══ Data records

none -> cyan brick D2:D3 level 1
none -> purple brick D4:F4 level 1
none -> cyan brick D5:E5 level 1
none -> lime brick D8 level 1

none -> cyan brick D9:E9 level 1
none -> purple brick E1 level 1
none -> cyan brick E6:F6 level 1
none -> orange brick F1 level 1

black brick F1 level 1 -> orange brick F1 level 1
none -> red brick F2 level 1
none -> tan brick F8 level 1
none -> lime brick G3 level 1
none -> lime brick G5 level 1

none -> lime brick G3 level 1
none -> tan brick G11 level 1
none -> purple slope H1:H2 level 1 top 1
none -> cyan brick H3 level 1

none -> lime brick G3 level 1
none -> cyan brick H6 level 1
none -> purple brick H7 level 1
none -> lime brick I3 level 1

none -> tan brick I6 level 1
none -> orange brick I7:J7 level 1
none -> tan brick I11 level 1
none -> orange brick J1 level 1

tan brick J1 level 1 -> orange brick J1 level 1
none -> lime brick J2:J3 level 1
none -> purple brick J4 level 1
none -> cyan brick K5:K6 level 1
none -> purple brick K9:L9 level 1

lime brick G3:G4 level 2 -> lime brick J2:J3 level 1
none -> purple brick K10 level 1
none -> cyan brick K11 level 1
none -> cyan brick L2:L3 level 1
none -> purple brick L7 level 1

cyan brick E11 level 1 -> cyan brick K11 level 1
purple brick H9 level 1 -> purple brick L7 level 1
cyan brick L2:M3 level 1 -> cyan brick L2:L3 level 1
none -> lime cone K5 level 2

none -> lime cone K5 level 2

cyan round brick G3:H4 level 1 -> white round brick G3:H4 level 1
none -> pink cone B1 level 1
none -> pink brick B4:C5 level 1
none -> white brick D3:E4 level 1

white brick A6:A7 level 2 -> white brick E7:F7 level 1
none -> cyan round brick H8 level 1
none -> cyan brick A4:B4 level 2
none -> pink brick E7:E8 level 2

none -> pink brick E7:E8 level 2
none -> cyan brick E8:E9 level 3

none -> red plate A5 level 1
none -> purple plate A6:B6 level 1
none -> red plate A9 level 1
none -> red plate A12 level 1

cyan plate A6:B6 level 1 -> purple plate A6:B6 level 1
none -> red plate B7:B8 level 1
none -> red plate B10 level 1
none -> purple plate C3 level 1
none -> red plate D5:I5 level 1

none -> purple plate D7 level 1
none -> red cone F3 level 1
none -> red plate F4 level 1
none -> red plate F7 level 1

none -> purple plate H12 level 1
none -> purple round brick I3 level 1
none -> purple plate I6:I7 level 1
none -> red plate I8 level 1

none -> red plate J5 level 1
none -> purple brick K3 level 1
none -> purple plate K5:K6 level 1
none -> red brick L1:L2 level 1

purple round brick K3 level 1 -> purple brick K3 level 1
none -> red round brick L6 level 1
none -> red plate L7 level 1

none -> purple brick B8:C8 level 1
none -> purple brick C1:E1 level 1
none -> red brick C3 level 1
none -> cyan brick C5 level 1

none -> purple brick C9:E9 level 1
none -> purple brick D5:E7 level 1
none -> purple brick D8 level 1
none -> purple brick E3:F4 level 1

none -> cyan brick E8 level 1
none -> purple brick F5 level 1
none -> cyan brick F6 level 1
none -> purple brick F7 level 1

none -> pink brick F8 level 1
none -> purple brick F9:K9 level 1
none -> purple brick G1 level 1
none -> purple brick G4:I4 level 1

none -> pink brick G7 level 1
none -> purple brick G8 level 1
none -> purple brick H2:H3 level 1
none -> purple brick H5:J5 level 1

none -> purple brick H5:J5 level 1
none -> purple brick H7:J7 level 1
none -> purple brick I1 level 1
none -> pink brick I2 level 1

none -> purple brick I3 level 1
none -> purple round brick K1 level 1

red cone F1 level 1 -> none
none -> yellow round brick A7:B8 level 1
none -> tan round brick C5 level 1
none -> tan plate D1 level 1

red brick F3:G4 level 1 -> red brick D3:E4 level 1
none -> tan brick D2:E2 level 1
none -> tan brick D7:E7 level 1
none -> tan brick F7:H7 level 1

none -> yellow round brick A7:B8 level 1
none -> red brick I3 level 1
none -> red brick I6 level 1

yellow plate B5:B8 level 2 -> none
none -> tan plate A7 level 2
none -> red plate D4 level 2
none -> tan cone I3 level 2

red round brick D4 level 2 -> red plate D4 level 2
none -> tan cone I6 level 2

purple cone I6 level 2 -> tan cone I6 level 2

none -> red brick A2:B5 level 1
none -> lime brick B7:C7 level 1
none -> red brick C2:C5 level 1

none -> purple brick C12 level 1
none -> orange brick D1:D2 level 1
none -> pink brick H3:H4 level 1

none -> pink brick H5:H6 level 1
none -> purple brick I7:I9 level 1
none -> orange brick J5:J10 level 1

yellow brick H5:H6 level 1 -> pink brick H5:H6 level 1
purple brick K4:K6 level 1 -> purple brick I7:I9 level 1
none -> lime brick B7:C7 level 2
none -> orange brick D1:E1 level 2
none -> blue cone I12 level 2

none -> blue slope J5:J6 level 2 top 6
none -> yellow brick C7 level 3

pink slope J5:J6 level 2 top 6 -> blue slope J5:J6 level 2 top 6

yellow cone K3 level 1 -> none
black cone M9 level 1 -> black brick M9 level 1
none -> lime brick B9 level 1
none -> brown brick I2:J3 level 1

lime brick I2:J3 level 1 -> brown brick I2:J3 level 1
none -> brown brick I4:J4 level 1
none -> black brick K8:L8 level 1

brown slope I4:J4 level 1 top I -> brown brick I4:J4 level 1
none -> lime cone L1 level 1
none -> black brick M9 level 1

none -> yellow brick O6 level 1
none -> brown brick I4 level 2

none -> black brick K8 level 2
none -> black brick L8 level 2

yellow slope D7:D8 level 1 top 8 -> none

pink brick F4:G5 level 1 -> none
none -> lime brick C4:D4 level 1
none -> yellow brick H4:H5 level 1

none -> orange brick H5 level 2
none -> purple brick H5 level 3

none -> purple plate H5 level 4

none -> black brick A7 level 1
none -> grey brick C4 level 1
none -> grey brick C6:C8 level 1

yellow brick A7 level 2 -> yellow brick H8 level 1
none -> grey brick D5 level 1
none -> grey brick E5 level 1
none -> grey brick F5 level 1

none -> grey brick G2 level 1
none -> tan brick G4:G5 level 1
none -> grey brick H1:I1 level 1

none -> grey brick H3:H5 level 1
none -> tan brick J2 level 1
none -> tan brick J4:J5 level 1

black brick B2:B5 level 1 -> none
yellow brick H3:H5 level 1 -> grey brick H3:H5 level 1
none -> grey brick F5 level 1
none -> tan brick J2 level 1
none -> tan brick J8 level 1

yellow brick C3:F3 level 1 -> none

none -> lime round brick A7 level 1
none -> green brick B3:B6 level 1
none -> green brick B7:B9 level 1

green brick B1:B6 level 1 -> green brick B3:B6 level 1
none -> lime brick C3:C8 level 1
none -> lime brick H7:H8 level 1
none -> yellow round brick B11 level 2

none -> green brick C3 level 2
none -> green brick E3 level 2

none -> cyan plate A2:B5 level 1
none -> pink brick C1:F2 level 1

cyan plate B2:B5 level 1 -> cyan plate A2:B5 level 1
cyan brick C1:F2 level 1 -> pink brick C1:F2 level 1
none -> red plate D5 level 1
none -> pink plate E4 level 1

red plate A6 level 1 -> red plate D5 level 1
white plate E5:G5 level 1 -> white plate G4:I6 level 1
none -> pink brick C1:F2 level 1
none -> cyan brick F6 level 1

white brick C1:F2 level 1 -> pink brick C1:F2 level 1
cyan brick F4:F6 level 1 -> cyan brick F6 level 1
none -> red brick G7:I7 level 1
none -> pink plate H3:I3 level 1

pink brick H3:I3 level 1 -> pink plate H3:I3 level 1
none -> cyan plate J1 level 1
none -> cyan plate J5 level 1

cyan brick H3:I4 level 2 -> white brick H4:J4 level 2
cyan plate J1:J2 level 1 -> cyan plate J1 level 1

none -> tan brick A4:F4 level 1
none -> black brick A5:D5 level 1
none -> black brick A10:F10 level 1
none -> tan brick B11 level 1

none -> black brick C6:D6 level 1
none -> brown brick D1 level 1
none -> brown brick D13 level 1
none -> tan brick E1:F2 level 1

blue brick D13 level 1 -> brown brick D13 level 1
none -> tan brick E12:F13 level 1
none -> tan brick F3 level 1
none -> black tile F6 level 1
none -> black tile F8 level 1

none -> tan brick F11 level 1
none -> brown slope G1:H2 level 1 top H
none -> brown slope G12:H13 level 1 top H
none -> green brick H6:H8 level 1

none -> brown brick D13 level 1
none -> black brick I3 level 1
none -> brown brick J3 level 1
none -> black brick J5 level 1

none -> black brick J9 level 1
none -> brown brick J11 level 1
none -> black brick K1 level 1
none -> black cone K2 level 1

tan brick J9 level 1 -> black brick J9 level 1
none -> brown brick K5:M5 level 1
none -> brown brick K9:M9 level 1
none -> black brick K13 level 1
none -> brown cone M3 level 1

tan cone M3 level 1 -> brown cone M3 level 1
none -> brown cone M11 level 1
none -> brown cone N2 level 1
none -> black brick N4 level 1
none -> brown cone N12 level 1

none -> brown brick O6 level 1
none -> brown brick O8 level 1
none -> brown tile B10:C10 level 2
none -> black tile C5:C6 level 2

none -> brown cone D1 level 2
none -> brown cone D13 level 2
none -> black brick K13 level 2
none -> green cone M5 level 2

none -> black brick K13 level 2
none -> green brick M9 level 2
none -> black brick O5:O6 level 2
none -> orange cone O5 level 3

════

▶ [Task statement] Set down again, word for word, the stretch of records from the line with "none -> purple brick D5:E7 level 1" to the line with "none -> pink brick F8 level 1", both of those lines included.

▶ [Response]
none -> purple brick D5:E7 level 1
none -> purple brick D8 level 1
none -> purple brick E3:F4 level 1

none -> cyan brick E8 level 1
none -> purple brick F5 level 1
none -> cyan brick F6 level 1
none -> purple brick F7 level 1

none -> pink brick F8 level 1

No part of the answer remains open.